*EXTRACTED MATERIAL:*
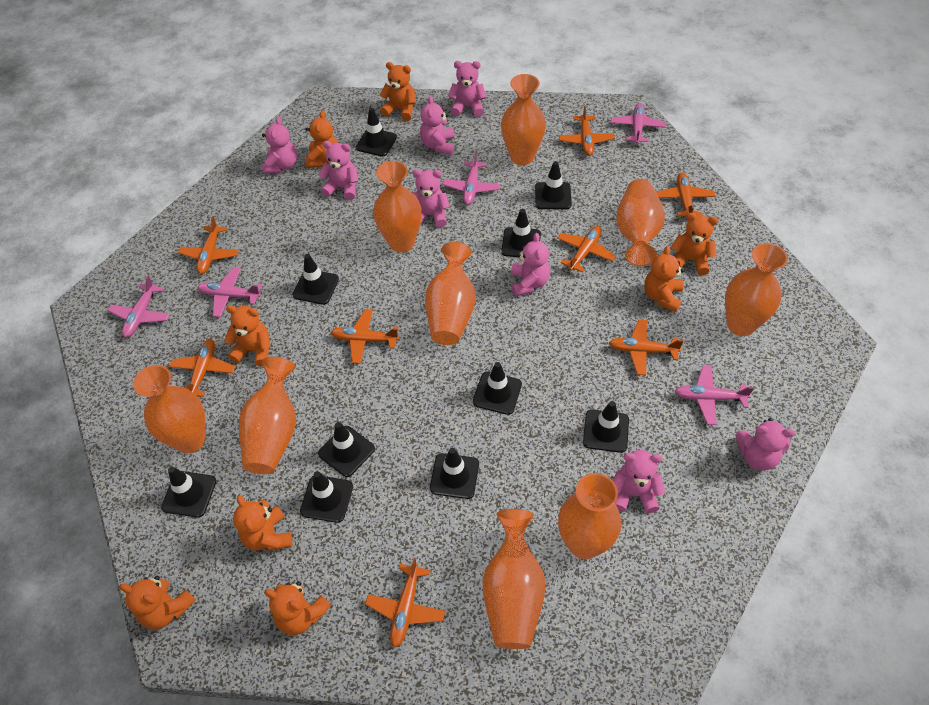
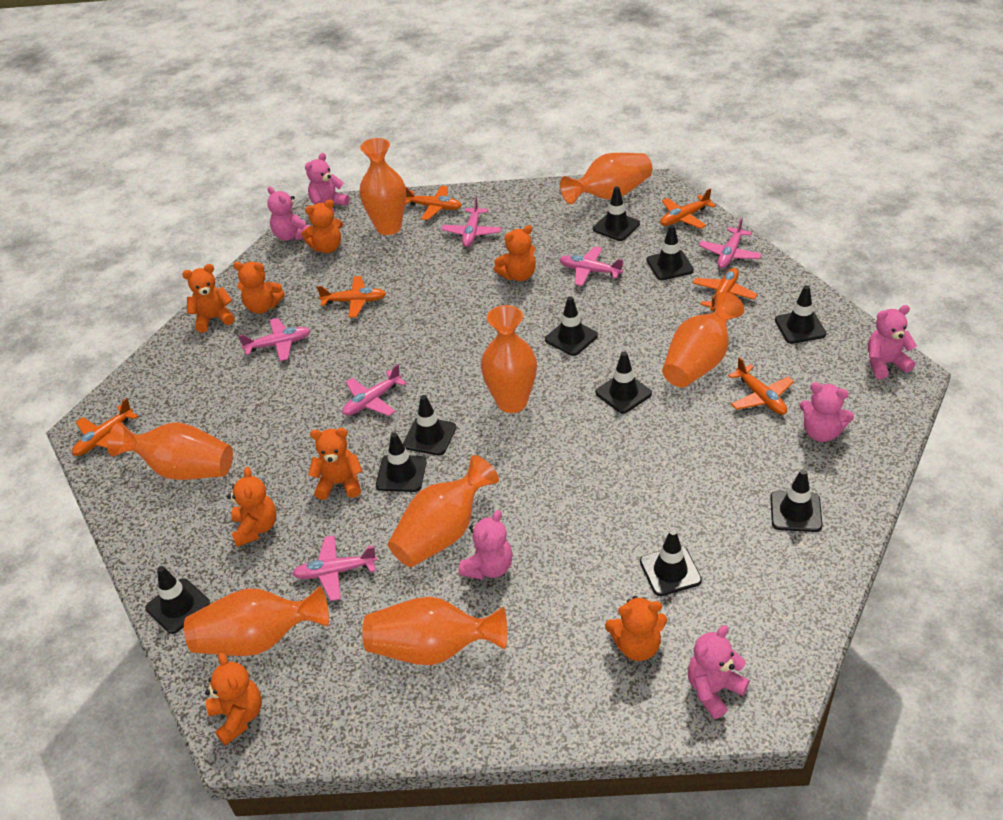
orange plane: 8 -> 6
orange vase: 9 -> 8
pink plane: 5 -> 6
pink teddy bear: 8 -> 6

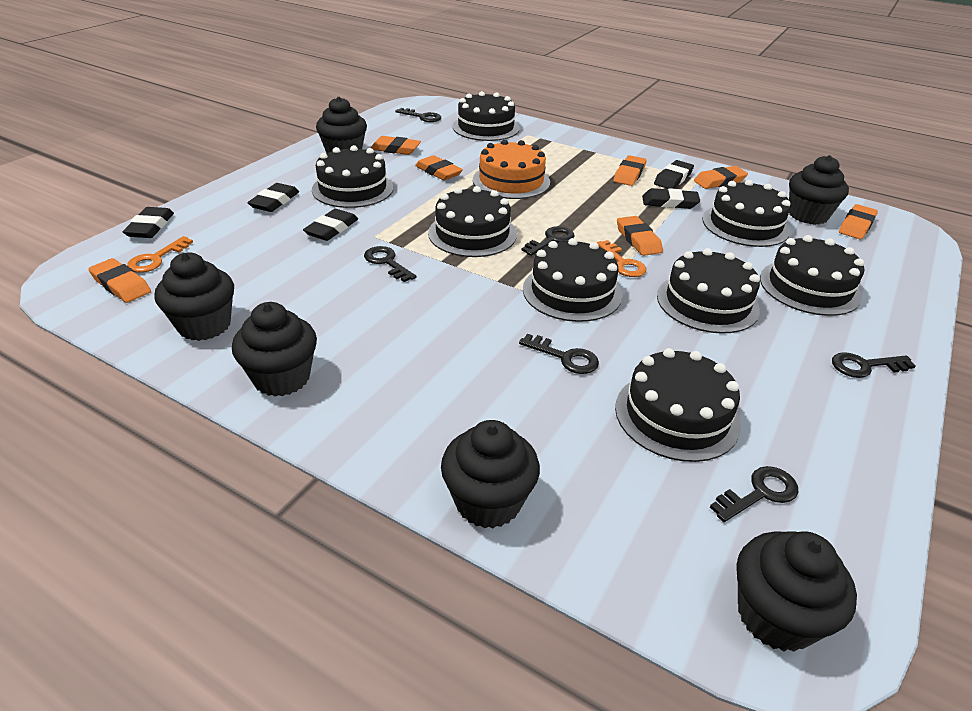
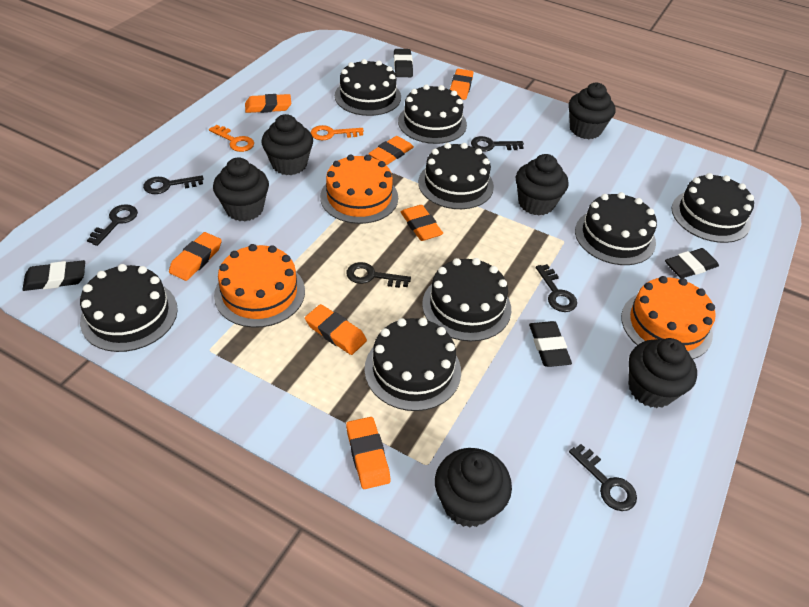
black eraser: 5 -> 4
orange cake: 1 -> 3

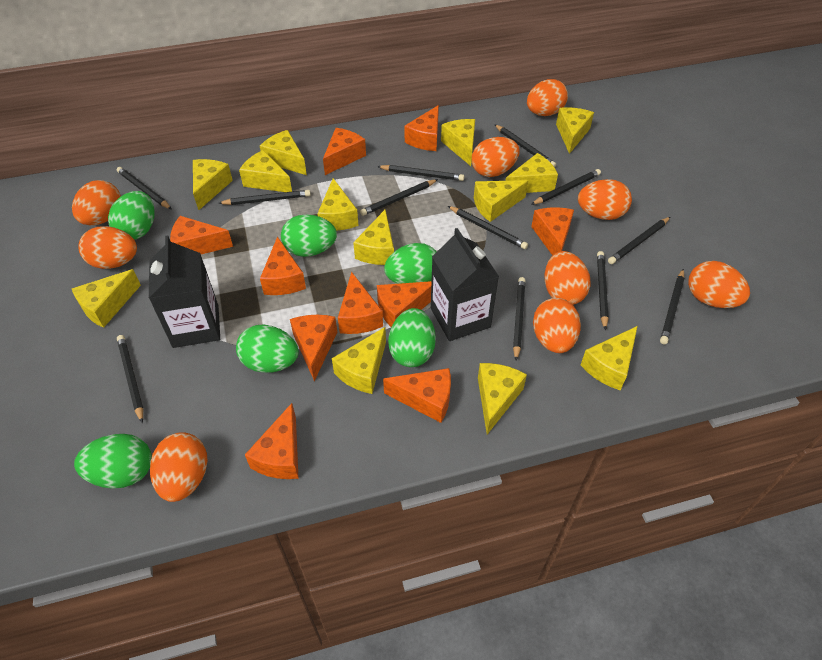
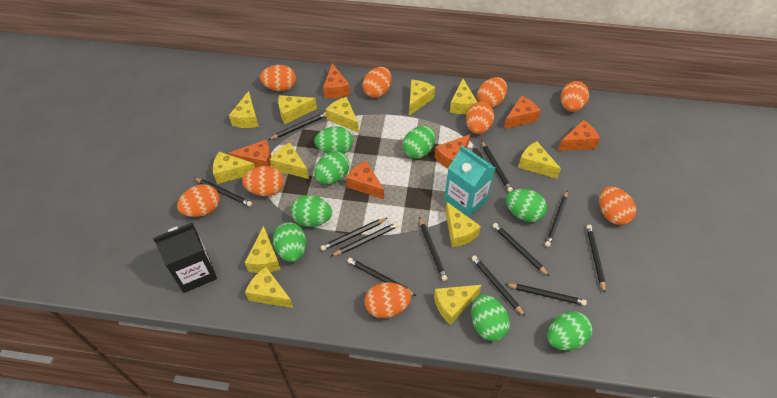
black carton: 2 -> 1
green egg: 6 -> 8
orange cheese: 10 -> 6
turquoise carton: 0 -> 1
yellow cheese: 13 -> 12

*THE PROBLEM:*
Set down, word for word, the line that holds "pink teddy bear: 8 -> 6" and all lines after it to the end of the entries above, but not the pictures.

*YOUR RESPONSE:*
pink teddy bear: 8 -> 6

black eraser: 5 -> 4
orange cake: 1 -> 3

black carton: 2 -> 1
green egg: 6 -> 8
orange cheese: 10 -> 6
turquoise carton: 0 -> 1
yellow cheese: 13 -> 12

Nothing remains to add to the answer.